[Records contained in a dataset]
========================================

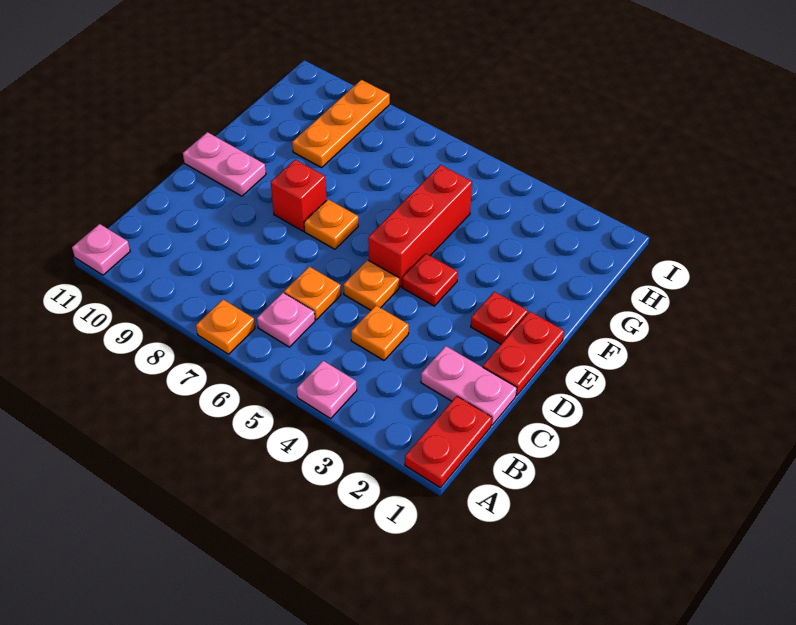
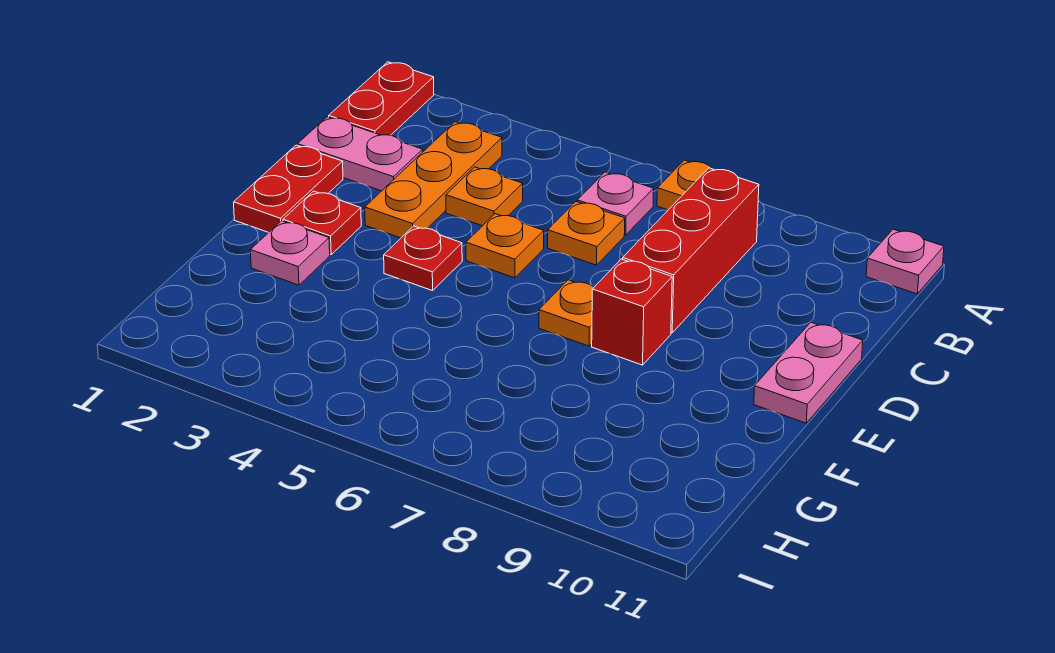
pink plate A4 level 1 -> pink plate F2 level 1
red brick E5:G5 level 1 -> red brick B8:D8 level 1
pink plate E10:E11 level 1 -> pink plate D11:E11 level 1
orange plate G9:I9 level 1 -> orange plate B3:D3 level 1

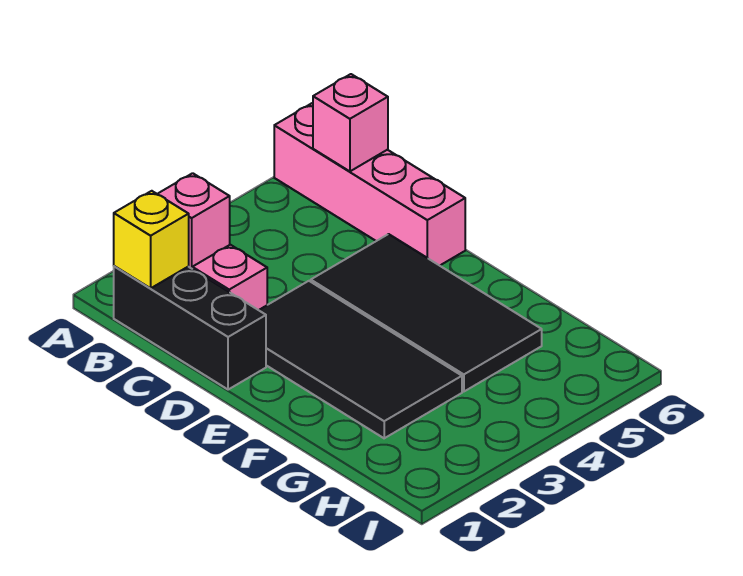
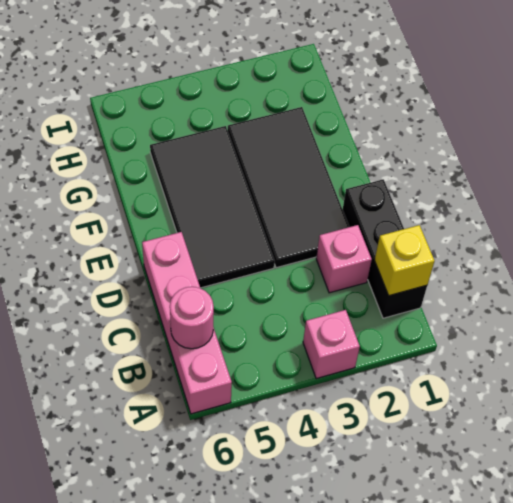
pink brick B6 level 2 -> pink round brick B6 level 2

========================================

**Task to carry out:** From the line containing "pink plate E10:E11" down to the final line of the records above, restate every line word for word, add nothing, and skip the pictures.

**Written solution:**
pink plate E10:E11 level 1 -> pink plate D11:E11 level 1
orange plate G9:I9 level 1 -> orange plate B3:D3 level 1

pink brick B6 level 2 -> pink round brick B6 level 2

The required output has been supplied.